## begin The input
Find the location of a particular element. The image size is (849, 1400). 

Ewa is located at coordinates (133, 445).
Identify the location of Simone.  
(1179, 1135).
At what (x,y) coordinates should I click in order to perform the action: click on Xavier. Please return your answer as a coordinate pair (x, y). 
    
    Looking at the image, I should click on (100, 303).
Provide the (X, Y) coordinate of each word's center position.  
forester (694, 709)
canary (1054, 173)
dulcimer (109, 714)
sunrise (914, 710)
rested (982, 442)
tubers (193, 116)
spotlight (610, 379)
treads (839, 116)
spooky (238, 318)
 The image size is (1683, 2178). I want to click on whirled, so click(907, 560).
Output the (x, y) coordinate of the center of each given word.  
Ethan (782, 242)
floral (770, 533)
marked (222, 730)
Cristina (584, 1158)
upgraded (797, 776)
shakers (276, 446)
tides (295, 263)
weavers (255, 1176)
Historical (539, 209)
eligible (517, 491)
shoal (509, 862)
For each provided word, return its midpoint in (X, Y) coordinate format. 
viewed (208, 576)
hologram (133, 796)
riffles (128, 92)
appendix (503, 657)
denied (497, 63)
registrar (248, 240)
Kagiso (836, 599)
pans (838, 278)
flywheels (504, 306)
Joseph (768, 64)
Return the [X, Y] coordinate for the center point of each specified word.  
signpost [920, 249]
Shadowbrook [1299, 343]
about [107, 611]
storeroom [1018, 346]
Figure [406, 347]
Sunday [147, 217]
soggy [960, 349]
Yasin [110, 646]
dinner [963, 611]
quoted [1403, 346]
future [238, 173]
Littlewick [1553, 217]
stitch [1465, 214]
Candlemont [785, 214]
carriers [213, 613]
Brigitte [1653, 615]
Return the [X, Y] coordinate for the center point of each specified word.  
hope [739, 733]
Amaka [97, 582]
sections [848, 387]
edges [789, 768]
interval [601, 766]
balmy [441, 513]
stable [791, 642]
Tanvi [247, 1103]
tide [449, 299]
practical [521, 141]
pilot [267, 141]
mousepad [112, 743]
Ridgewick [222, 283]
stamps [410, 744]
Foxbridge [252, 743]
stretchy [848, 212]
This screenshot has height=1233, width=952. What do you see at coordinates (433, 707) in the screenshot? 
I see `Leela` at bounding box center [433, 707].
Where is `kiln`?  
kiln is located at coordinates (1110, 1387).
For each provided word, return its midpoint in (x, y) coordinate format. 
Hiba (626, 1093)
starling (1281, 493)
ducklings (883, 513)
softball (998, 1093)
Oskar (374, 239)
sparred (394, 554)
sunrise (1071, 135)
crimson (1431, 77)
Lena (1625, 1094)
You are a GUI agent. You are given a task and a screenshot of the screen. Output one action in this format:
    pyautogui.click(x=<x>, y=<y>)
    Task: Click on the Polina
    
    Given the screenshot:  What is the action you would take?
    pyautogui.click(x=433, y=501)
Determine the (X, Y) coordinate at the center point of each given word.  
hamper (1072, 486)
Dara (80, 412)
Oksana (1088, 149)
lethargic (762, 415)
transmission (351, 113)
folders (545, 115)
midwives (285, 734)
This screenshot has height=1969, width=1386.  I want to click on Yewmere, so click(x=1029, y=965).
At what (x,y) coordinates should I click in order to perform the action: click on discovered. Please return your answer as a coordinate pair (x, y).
## end The input
Count the lines above that contain the string "center", with case counting, and give only the number.

6